== About this exercise ==
Set down every record below exactly as it stands, with the pictures omitted.

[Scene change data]
====
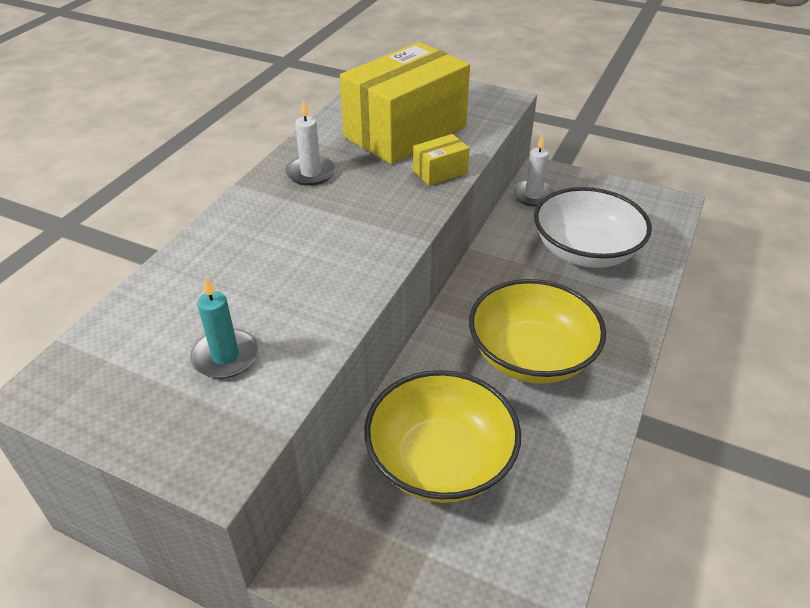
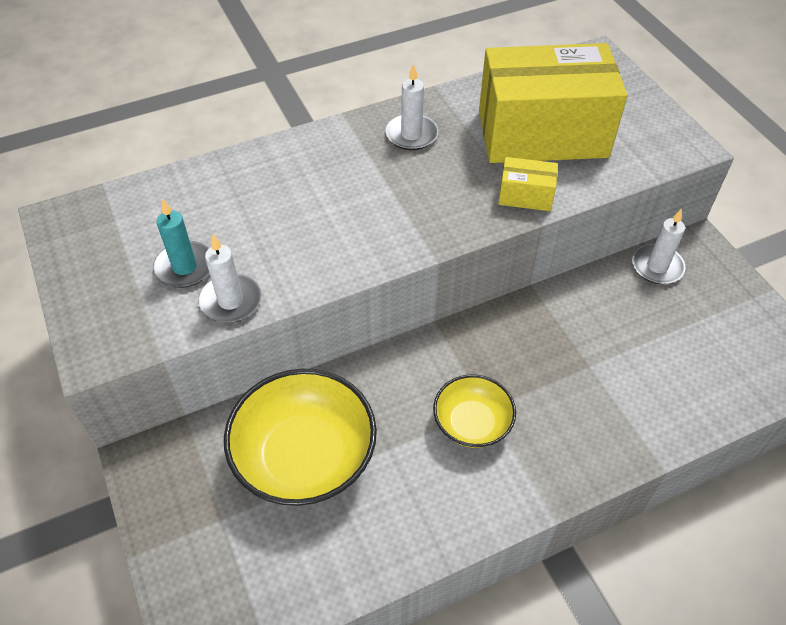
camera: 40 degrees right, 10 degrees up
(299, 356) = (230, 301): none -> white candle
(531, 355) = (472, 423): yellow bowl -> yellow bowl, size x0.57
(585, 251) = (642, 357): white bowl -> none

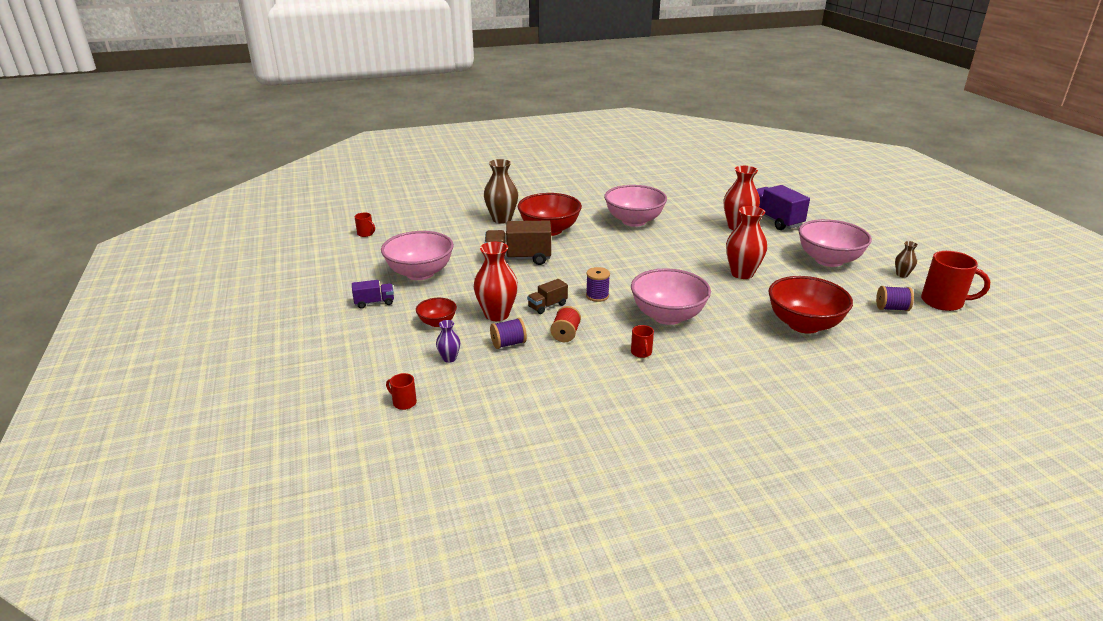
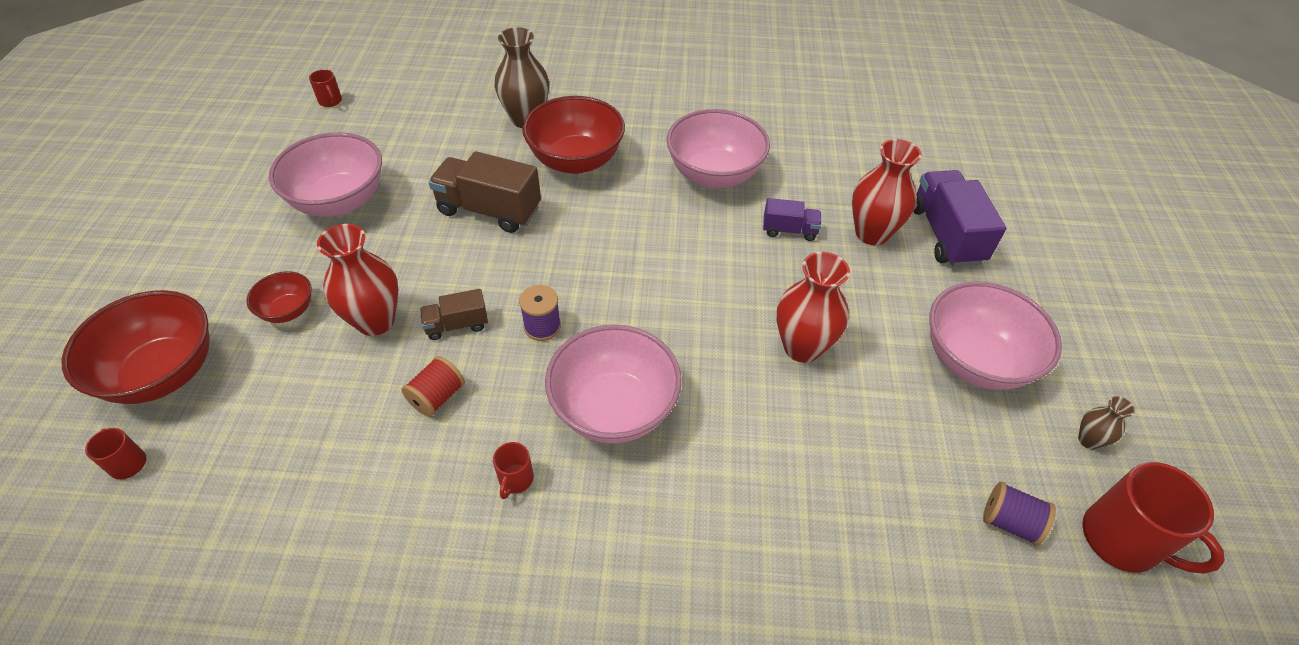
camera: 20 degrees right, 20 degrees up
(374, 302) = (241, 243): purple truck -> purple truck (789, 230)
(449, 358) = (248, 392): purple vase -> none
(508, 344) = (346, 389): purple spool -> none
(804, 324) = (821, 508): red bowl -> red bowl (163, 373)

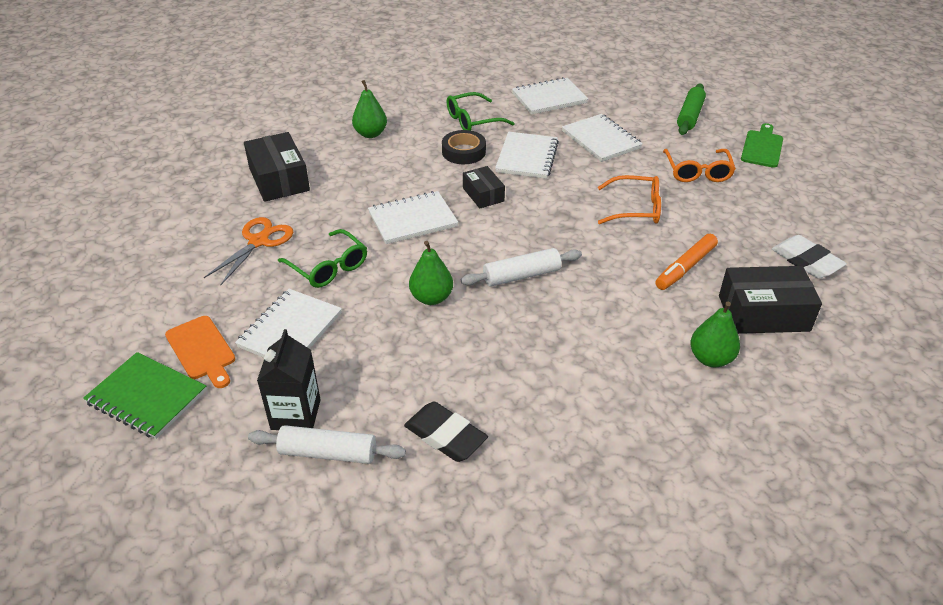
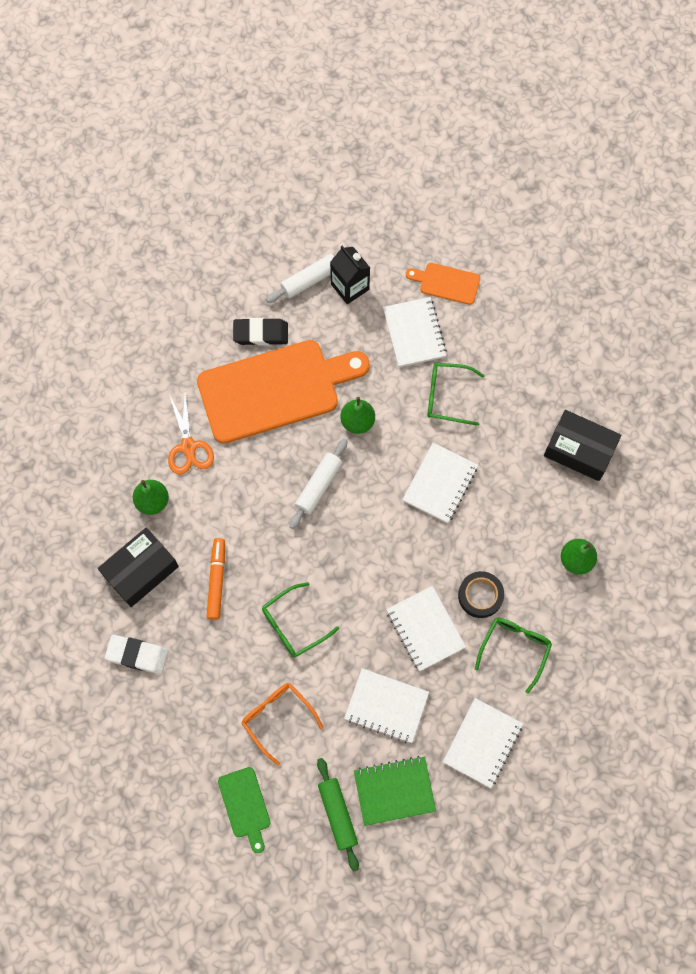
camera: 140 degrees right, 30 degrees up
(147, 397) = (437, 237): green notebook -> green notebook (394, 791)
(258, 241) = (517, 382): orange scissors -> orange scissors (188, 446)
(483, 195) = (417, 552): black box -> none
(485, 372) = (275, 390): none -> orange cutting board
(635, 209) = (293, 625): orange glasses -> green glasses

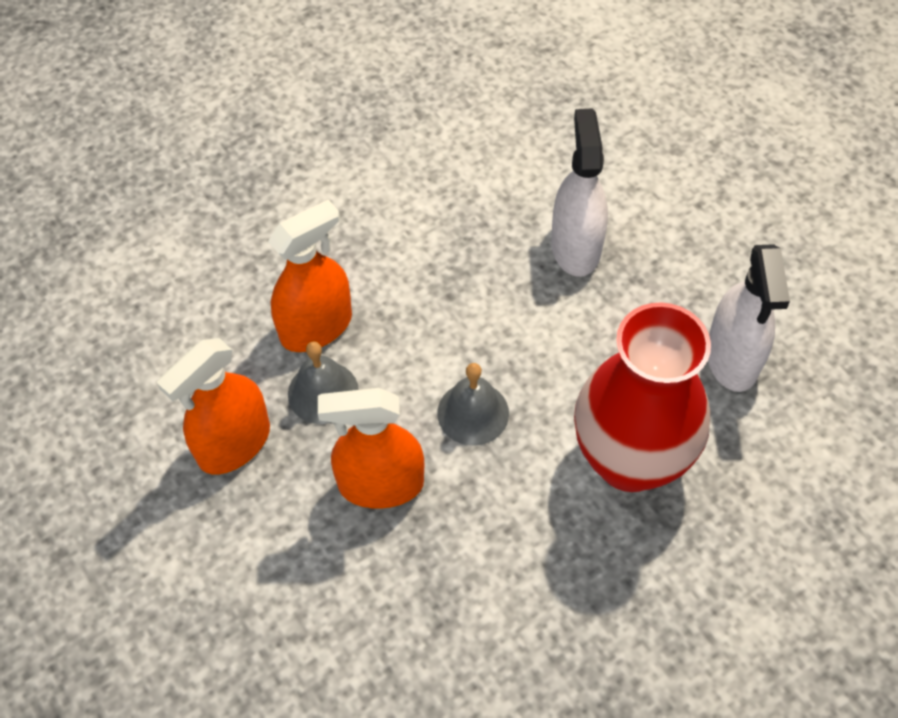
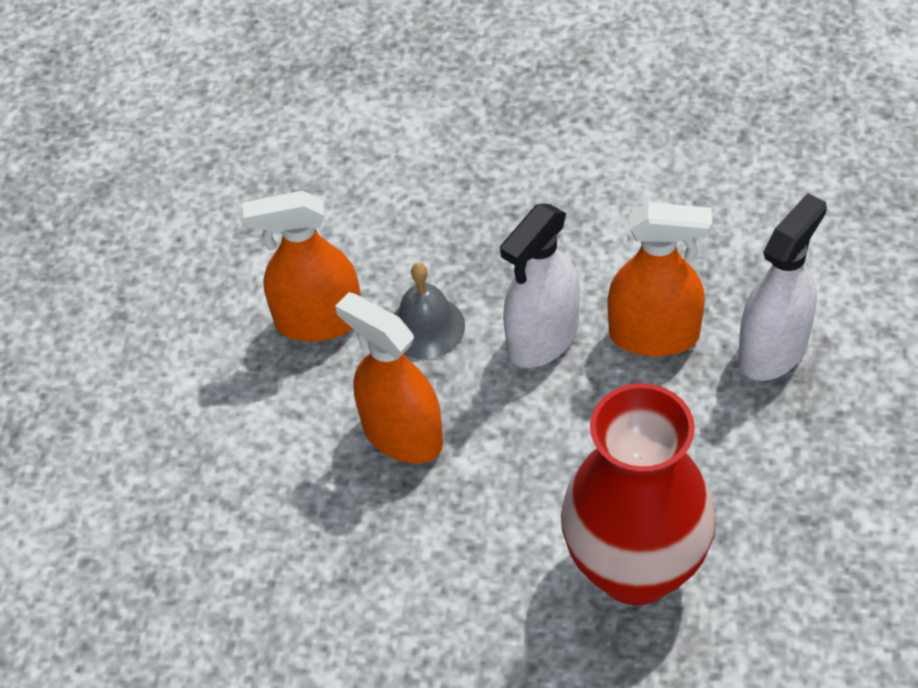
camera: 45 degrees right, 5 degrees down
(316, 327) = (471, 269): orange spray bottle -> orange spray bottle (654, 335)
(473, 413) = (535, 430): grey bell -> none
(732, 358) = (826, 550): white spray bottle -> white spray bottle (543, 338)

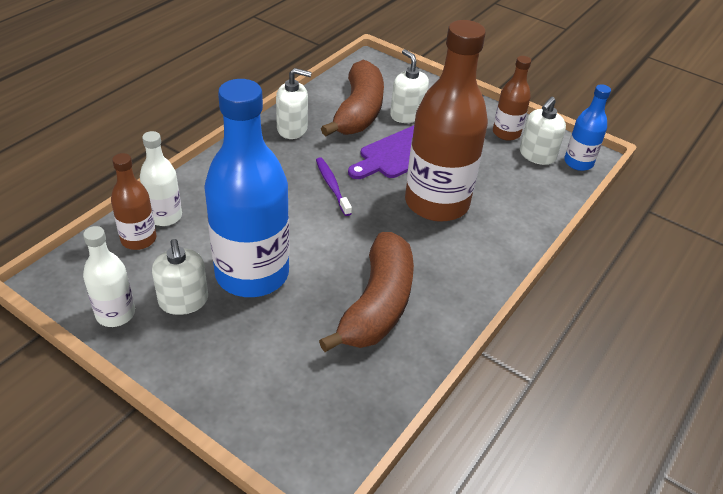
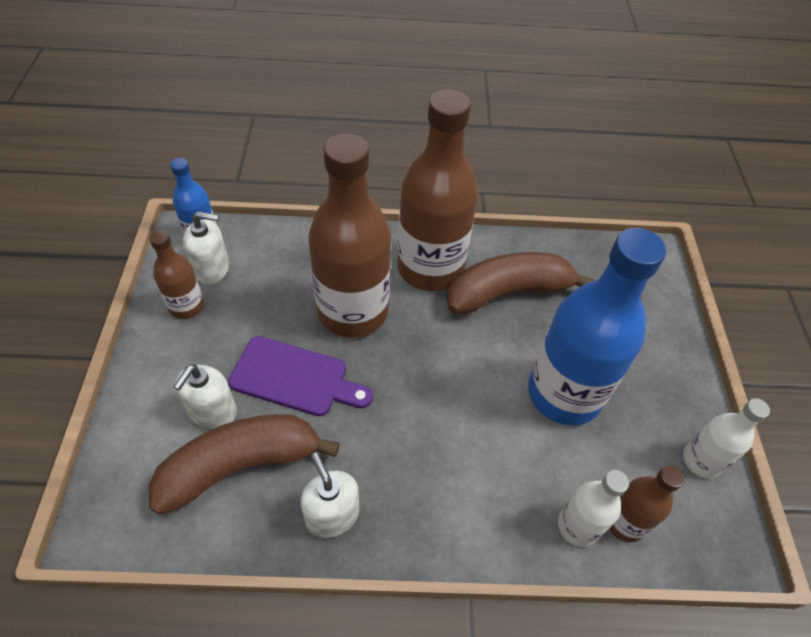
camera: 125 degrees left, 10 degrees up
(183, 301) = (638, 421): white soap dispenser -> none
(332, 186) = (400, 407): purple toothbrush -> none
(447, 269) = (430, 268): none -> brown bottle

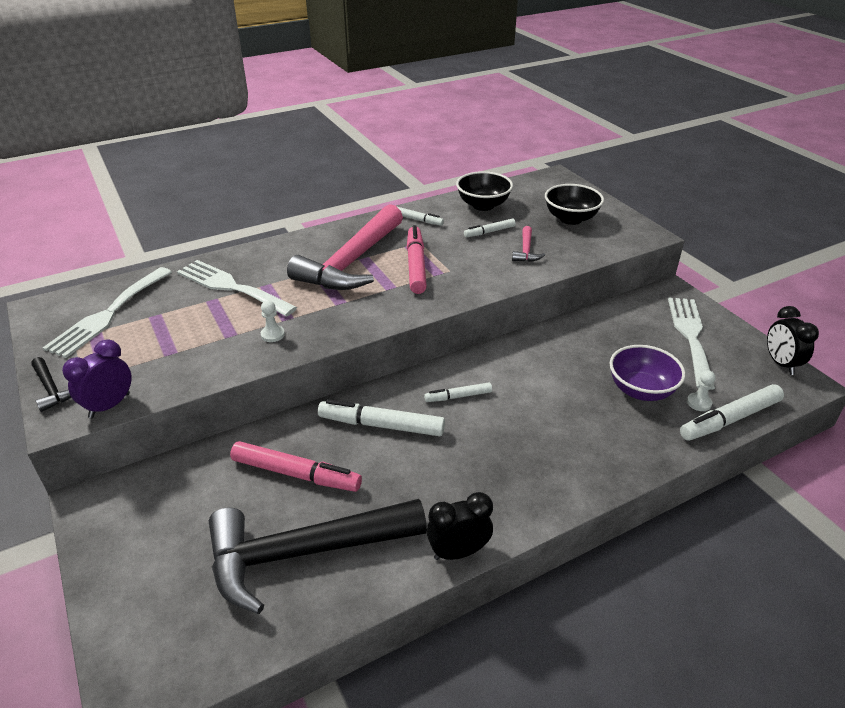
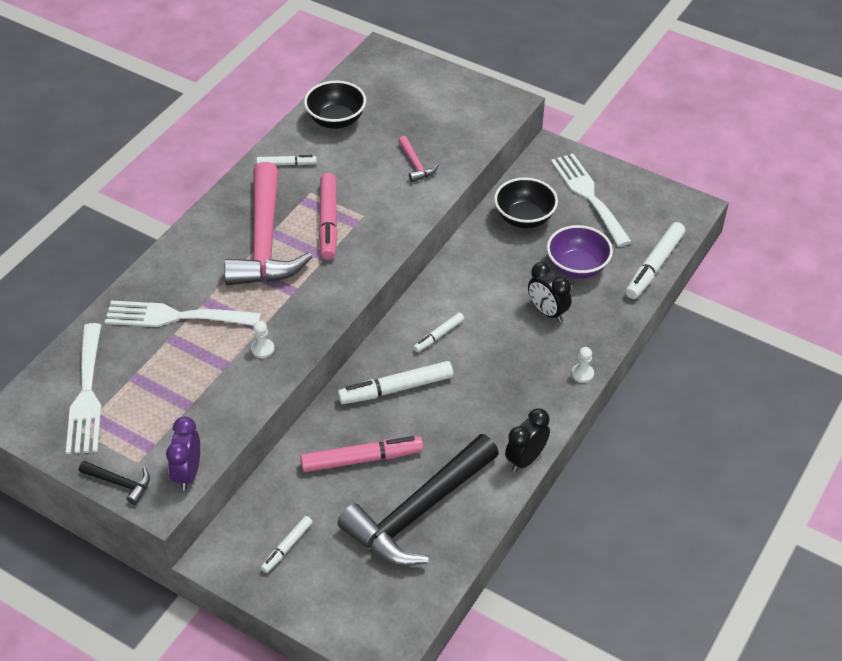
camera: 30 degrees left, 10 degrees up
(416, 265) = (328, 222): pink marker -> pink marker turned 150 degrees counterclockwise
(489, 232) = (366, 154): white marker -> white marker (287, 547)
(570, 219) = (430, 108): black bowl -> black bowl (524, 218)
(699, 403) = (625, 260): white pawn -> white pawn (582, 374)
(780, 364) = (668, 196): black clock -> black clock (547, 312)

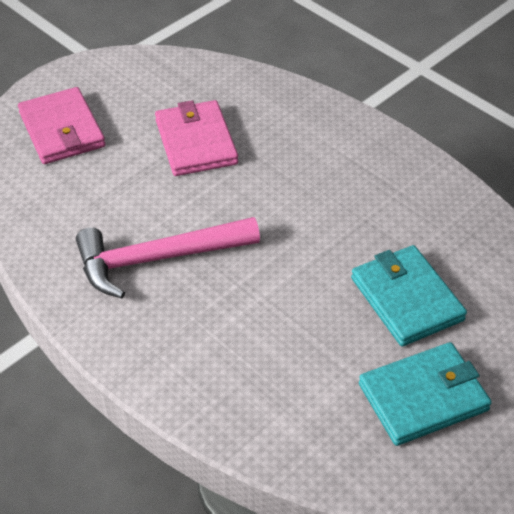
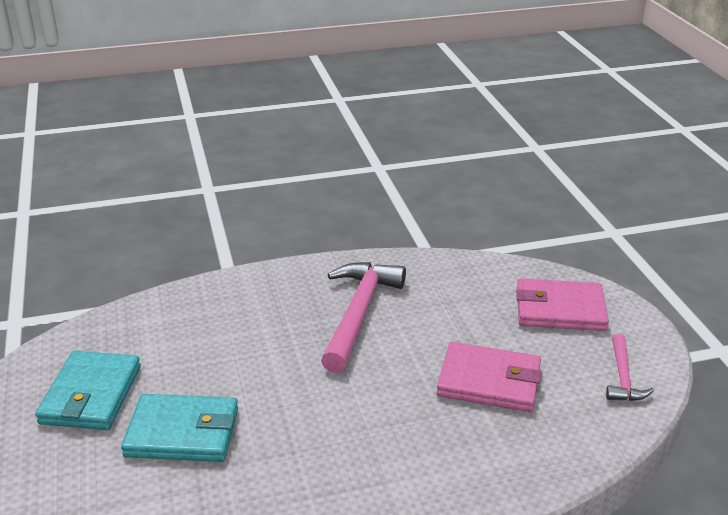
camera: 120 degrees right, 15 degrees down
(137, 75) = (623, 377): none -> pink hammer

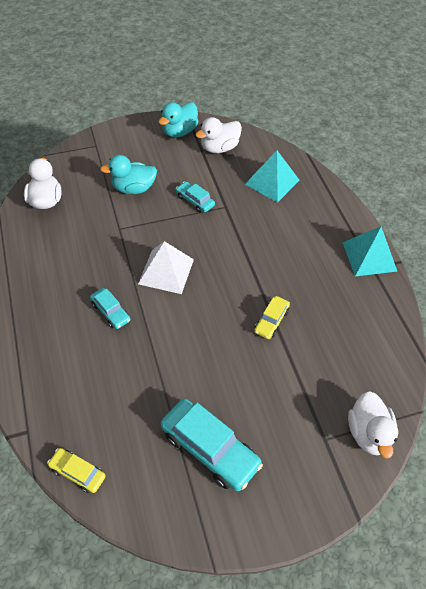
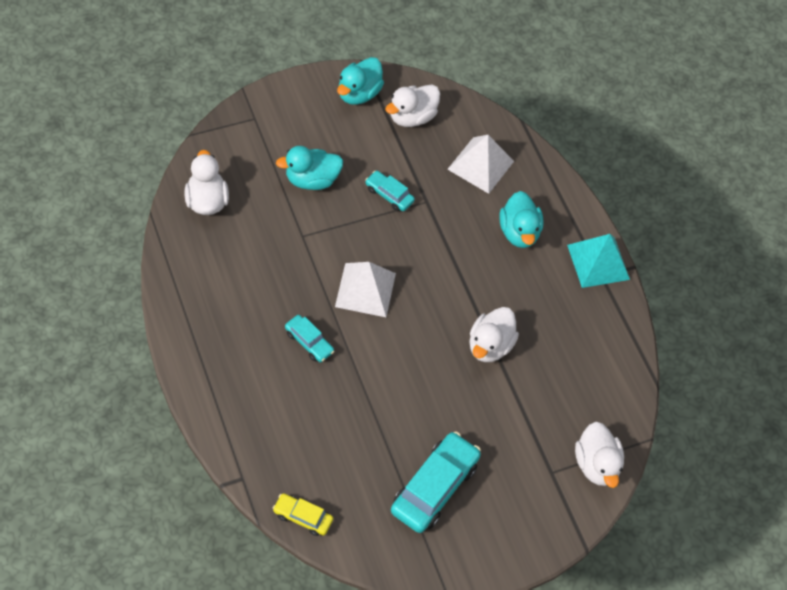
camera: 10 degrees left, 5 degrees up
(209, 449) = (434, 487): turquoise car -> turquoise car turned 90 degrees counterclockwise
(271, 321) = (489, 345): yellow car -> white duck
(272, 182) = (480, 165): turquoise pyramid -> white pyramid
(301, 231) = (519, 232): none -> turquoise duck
====
== Task response ==
camera: 40 degrees right, 10 degrees up
(299, 356) = (230, 301): none -> white candle
(531, 355) = (472, 423): yellow bowl -> yellow bowl, size x0.57
(585, 251) = (642, 357): white bowl -> none

camera: 20 degrees right, 20 degrees up
(374, 302) = (241, 243): purple truck -> purple truck (789, 230)
(449, 358) = (248, 392): purple vase -> none
(508, 344) = (346, 389): purple spool -> none
(804, 324) = (821, 508): red bowl -> red bowl (163, 373)

camera: 140 degrees right, 30 degrees up
(147, 397) = (437, 237): green notebook -> green notebook (394, 791)
(258, 241) = (517, 382): orange scissors -> orange scissors (188, 446)
(483, 195) = (417, 552): black box -> none
(485, 372) = (275, 390): none -> orange cutting board
(635, 209) = (293, 625): orange glasses -> green glasses

camera: 45 degrees right, 5 degrees down
(316, 327) = (471, 269): orange spray bottle -> orange spray bottle (654, 335)
(473, 413) = (535, 430): grey bell -> none
(732, 358) = (826, 550): white spray bottle -> white spray bottle (543, 338)

camera: 125 degrees left, 10 degrees up
(183, 301) = (638, 421): white soap dispenser -> none
(332, 186) = (400, 407): purple toothbrush -> none
(447, 269) = (430, 268): none -> brown bottle

camera: 30 degrees left, 10 degrees up
(416, 265) = (328, 222): pink marker -> pink marker turned 150 degrees counterclockwise
(489, 232) = (366, 154): white marker -> white marker (287, 547)
(570, 219) = (430, 108): black bowl -> black bowl (524, 218)
(699, 403) = (625, 260): white pawn -> white pawn (582, 374)
(780, 364) = (668, 196): black clock -> black clock (547, 312)

camera: 120 degrees right, 15 degrees down
(137, 75) = (623, 377): none -> pink hammer

camera: 10 degrees left, 5 degrees up
(209, 449) = (434, 487): turquoise car -> turquoise car turned 90 degrees counterclockwise
(271, 321) = (489, 345): yellow car -> white duck
(272, 182) = (480, 165): turquoise pyramid -> white pyramid
(301, 231) = (519, 232): none -> turquoise duck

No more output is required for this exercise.